◆ TASK BRIEF ◆
Find every line of the listing below where "added" appears, and copy it.

——————————

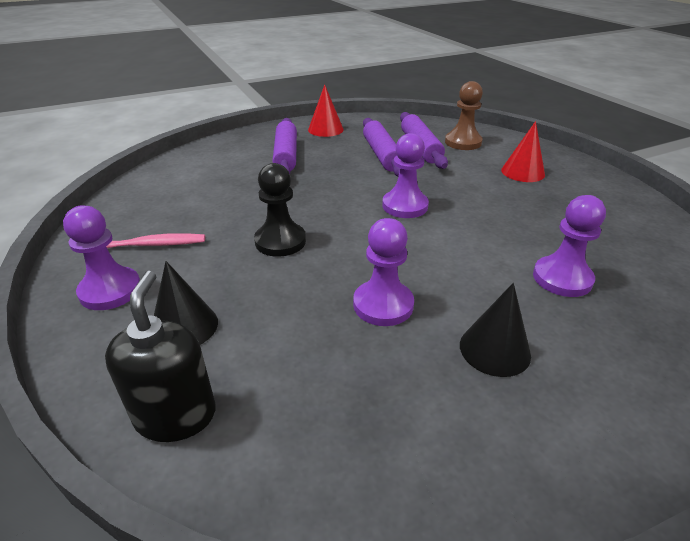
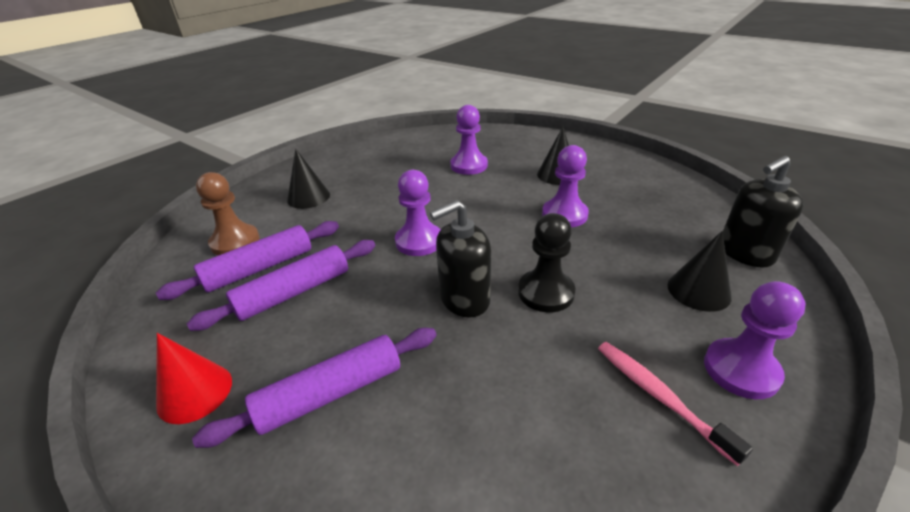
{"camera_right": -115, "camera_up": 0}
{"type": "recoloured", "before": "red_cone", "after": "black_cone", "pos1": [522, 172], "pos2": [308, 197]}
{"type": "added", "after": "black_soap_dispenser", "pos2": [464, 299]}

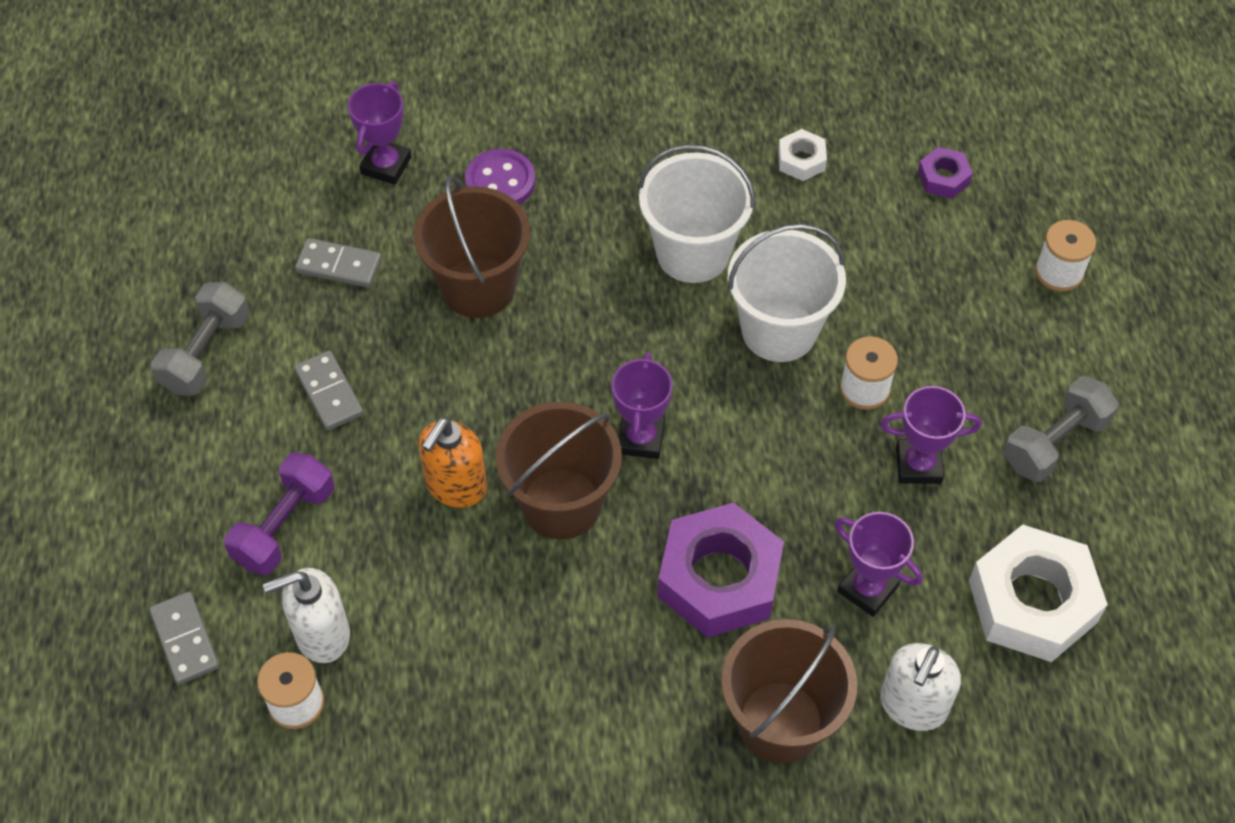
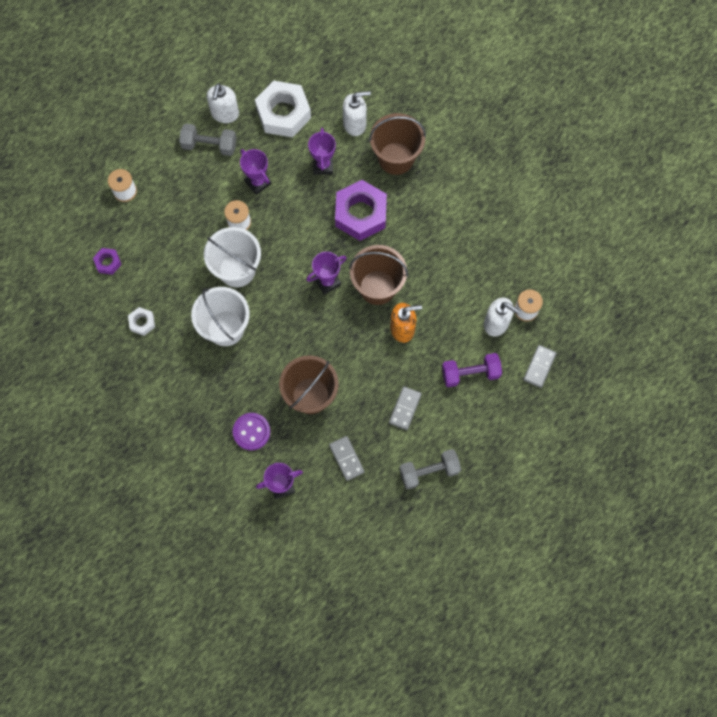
{"camera_right": -130, "camera_up": 15}
{"type": "added", "after": "white_soap_dispenser", "pos2": [225, 114]}

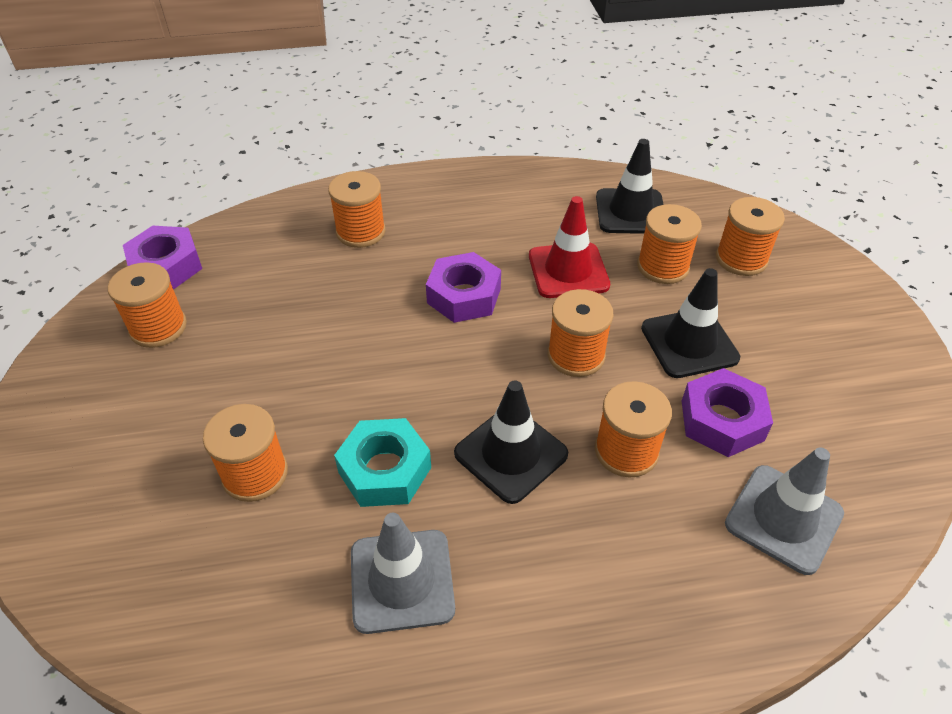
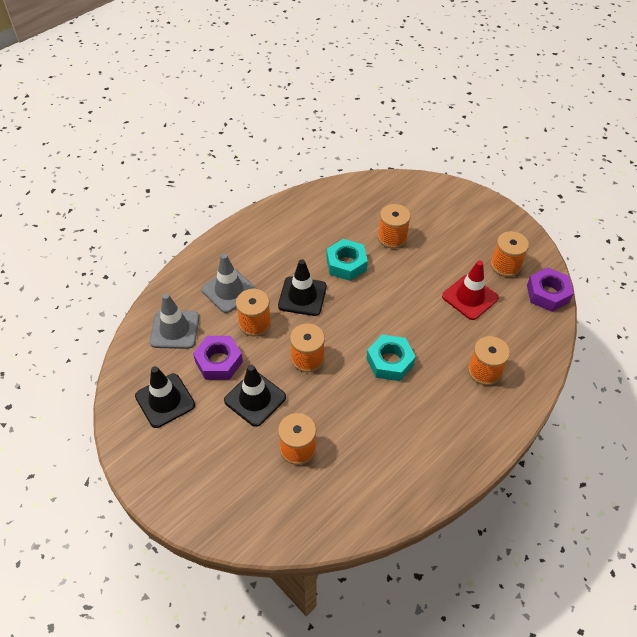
{"camera_right": 145, "camera_up": 5}
{"type": "moved", "before": "black_traffic_cone", "pos1": [630, 212], "pos2": [165, 400]}
{"type": "moved", "before": "red_traffic_cone", "pos1": [568, 270], "pos2": [470, 297]}
{"type": "removed", "before": "orange_spool", "pos1": [741, 259]}
{"type": "recoloured", "before": "purple_nut", "after": "turquoise_nut", "pos1": [464, 296], "pos2": [390, 362]}
{"type": "moved", "before": "grey_traffic_cone", "pos1": [402, 580], "pos2": [229, 290]}

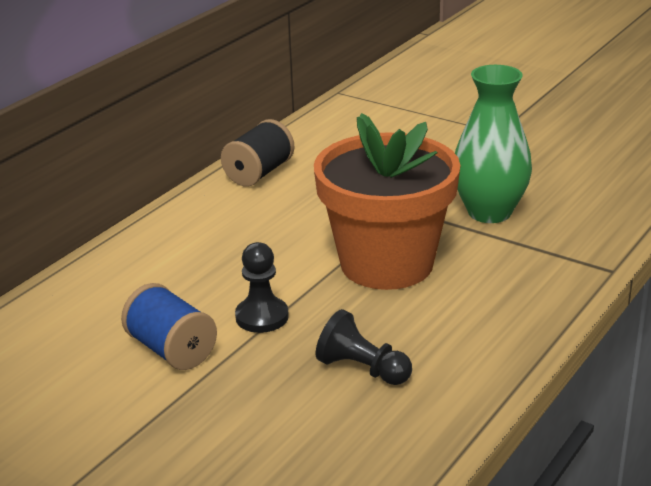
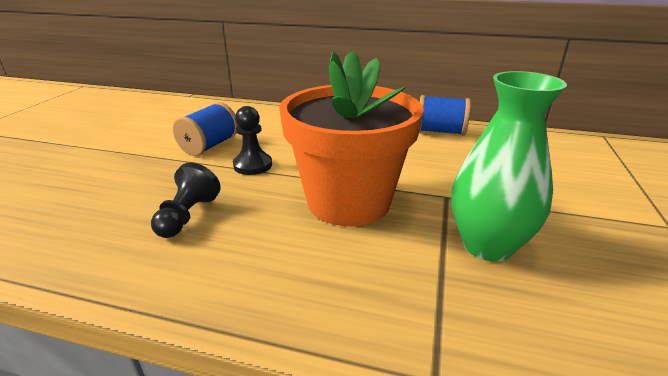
{"camera_right": 70, "camera_up": 0}
{"type": "recoloured", "before": "black_spool", "after": "blue_spool", "pos1": [259, 173], "pos2": [440, 131]}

——————————

◆ SOLUTION TO THE PROBLEM ◆
{"type": "added", "after": "black_soap_dispenser", "pos2": [464, 299]}
{"type": "added", "after": "white_soap_dispenser", "pos2": [225, 114]}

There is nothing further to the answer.